■ **Prompt**
Quote only the lines from the top of the listing below down to and including the line with "(684, 232) = (705, 398): green".

■ **Data**
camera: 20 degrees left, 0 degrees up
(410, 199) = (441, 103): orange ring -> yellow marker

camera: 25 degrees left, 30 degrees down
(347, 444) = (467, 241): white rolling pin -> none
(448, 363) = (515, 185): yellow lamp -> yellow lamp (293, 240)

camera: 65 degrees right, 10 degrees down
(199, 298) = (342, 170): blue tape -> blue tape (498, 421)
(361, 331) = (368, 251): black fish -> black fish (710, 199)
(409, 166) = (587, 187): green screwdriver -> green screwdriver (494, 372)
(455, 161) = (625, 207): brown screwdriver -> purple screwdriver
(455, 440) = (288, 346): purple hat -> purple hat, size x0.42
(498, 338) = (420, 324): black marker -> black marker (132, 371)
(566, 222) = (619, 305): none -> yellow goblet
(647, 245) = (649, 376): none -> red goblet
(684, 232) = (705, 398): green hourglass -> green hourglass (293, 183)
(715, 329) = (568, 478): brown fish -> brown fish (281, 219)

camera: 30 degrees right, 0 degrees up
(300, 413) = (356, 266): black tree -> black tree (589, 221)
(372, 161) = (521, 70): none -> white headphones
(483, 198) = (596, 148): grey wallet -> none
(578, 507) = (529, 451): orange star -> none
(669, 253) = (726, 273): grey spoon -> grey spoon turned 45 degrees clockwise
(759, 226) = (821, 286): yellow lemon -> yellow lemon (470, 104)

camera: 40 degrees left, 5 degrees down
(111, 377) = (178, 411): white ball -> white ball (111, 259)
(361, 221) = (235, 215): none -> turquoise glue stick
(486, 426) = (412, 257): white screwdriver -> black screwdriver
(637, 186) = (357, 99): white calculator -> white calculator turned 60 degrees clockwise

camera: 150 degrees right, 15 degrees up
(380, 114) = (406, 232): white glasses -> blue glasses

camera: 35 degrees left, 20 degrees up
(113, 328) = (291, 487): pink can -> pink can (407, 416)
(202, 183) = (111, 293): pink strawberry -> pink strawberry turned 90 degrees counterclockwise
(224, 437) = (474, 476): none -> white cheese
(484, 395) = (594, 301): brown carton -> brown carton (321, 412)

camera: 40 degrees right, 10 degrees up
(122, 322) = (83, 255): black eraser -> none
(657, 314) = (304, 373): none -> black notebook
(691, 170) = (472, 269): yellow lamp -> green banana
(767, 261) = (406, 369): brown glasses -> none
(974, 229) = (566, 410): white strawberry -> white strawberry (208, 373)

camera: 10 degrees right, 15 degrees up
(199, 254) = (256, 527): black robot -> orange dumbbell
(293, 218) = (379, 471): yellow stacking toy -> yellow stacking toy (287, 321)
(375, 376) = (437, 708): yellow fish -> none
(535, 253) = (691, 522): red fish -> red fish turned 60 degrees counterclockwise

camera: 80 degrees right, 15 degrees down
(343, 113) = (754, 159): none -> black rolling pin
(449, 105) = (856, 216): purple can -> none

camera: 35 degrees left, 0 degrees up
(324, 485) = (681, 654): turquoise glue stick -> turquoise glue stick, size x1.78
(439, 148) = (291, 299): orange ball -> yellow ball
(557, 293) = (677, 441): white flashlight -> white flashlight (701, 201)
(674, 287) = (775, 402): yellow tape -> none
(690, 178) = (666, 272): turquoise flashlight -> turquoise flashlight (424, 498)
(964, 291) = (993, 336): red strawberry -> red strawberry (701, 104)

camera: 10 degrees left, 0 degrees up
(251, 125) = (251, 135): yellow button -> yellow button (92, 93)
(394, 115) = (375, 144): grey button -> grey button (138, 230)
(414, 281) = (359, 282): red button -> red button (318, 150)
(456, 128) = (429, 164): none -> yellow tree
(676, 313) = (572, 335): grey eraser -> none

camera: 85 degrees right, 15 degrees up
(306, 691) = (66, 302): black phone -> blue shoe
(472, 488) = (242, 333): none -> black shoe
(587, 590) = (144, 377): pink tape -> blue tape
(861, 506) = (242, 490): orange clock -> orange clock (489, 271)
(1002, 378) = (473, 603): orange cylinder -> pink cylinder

■ **Response**
camera: 20 degrees left, 0 degrees up
(410, 199) = (441, 103): orange ring -> yellow marker

camera: 25 degrees left, 30 degrees down
(347, 444) = (467, 241): white rolling pin -> none
(448, 363) = (515, 185): yellow lamp -> yellow lamp (293, 240)

camera: 65 degrees right, 10 degrees down
(199, 298) = (342, 170): blue tape -> blue tape (498, 421)
(361, 331) = (368, 251): black fish -> black fish (710, 199)
(409, 166) = (587, 187): green screwdriver -> green screwdriver (494, 372)
(455, 161) = (625, 207): brown screwdriver -> purple screwdriver
(455, 440) = (288, 346): purple hat -> purple hat, size x0.42
(498, 338) = (420, 324): black marker -> black marker (132, 371)
(566, 222) = (619, 305): none -> yellow goblet
(647, 245) = (649, 376): none -> red goblet
(684, 232) = (705, 398): green hourglass -> green hourglass (293, 183)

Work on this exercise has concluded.